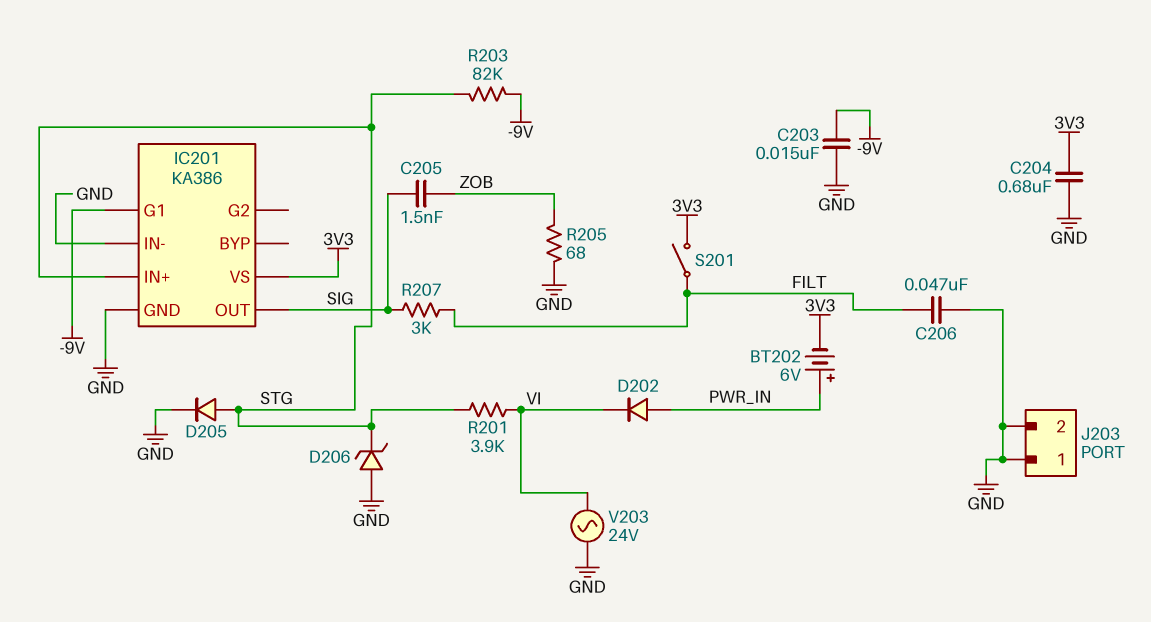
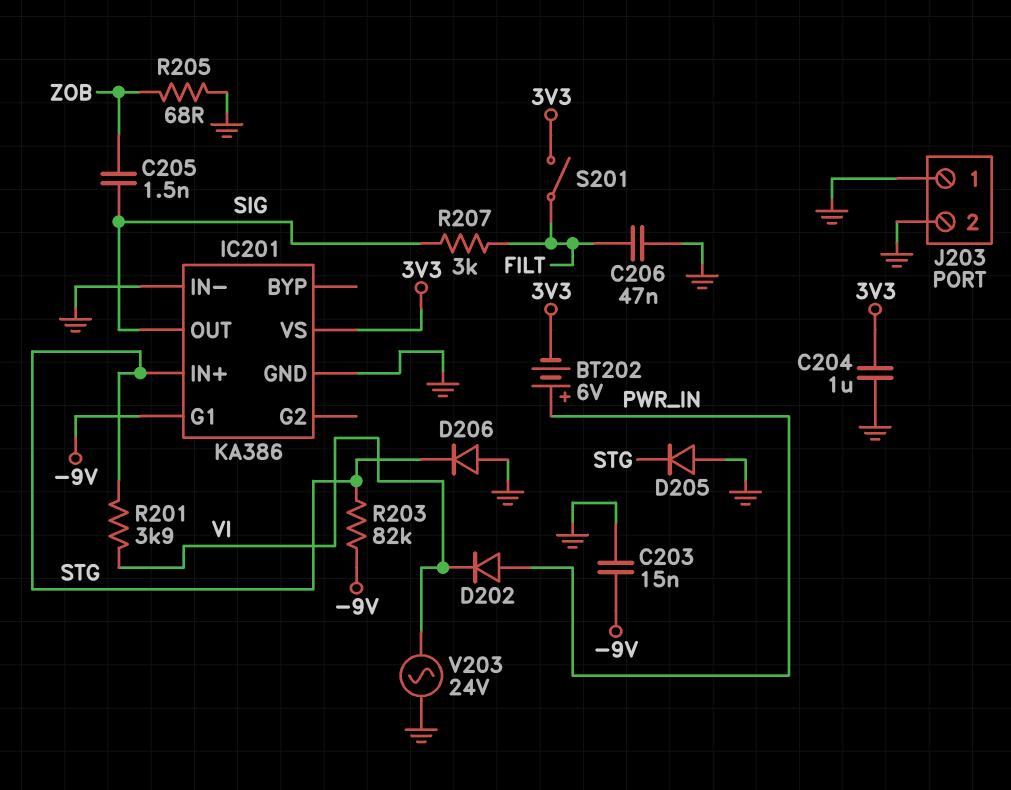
C204: 680nF (3V3, GND) -> 1uF (3V3, GND)
D205: diode (A STG, K GND) -> diode (A GND, K STG)
D206: zener (A GND, K STG) -> diode (A GND, K STG)

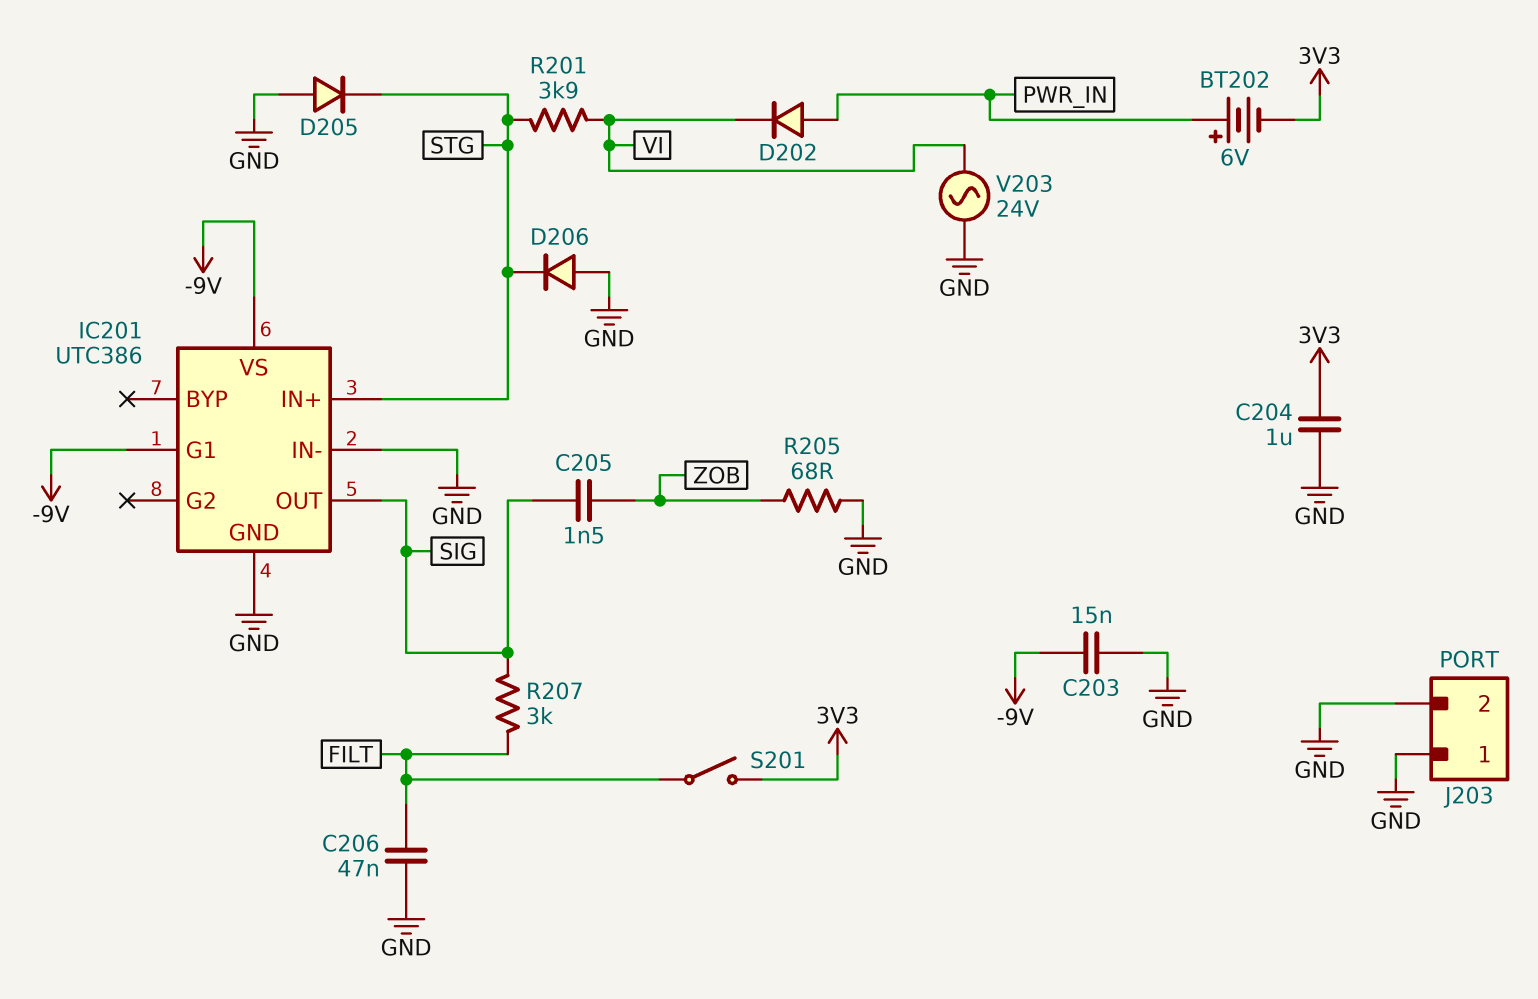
IC201: KA386 -> UTC386
IC201 pin VS: 3V3 -> -9V
R203: 82k (-9V, STG) -> none

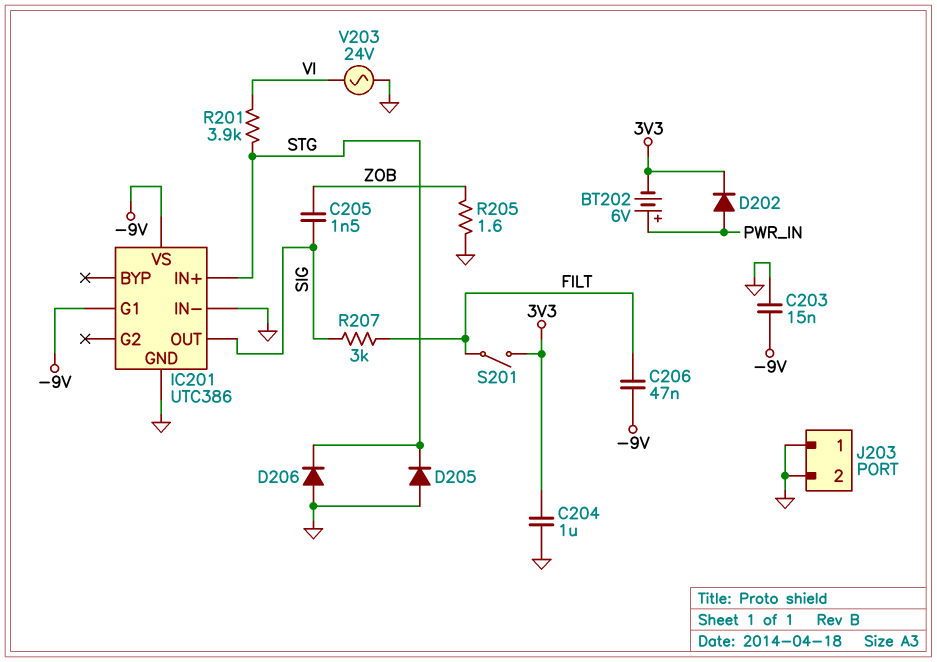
C206: 47nF (FILT, GND) -> 47nF (-9V, FILT)
D202: diode (A PWR_IN, K VI) -> diode (A PWR_IN, K 3V3)
R205: 68 (GND, ZOB) -> 1.6 (GND, ZOB)

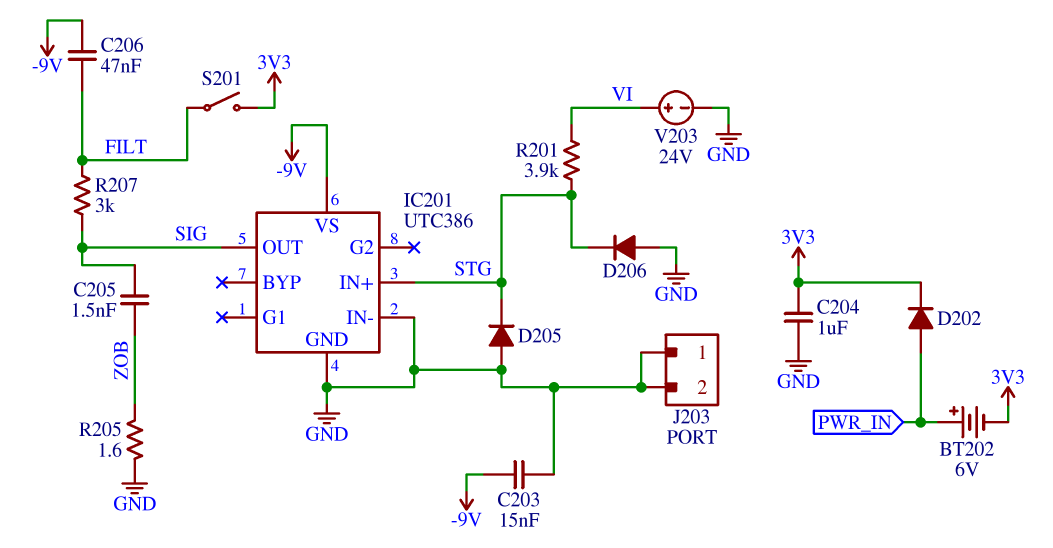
IC201 pin G1: -9V -> none
V203: AC 24V (GND, VI) -> 24V (plus VI, minus GND)

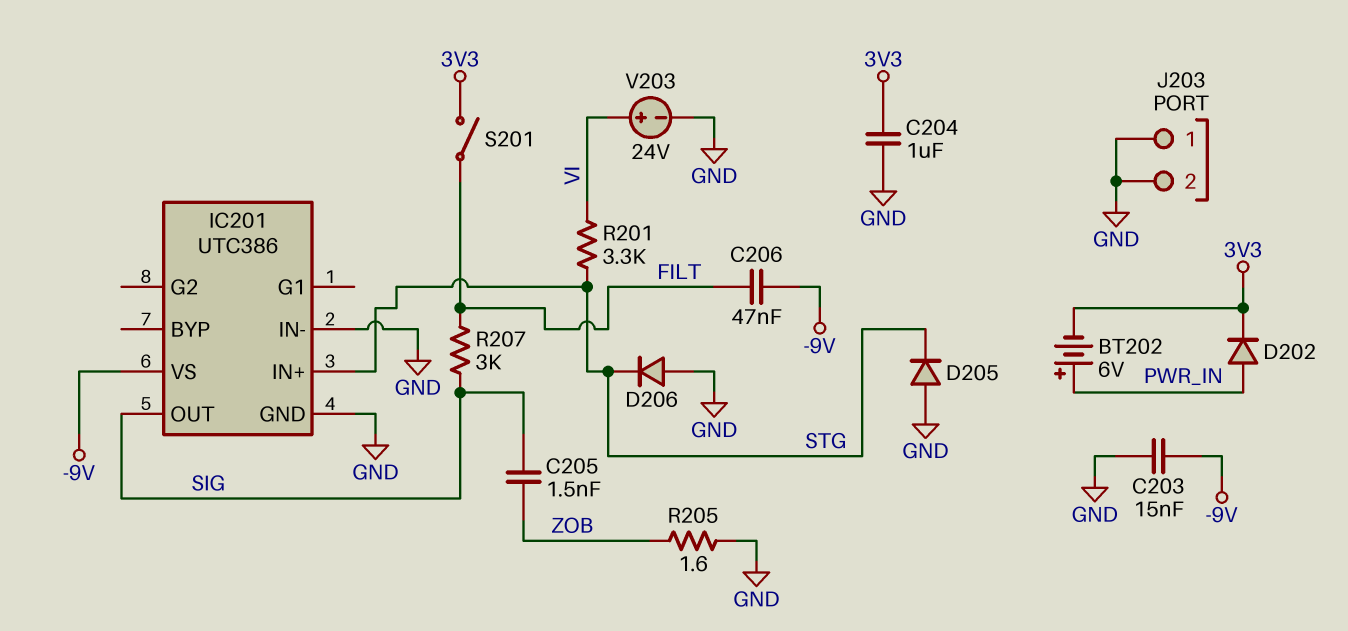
R201: 3.9k (STG, VI) -> 3.3k (STG, VI)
━━━━━━━━━━━━━━━━━━━━━━━━━━━━━━
Task requirements
Please set down exactly the lines from the first line of the data above through the line with "C206: 47nF (FILT, GND) -> 47nF (-9V, FILT)", both included, leaving out the pictures.

Exercise solution
C204: 680nF (3V3, GND) -> 1uF (3V3, GND)
D205: diode (A STG, K GND) -> diode (A GND, K STG)
D206: zener (A GND, K STG) -> diode (A GND, K STG)

IC201: KA386 -> UTC386
IC201 pin VS: 3V3 -> -9V
R203: 82k (-9V, STG) -> none

C206: 47nF (FILT, GND) -> 47nF (-9V, FILT)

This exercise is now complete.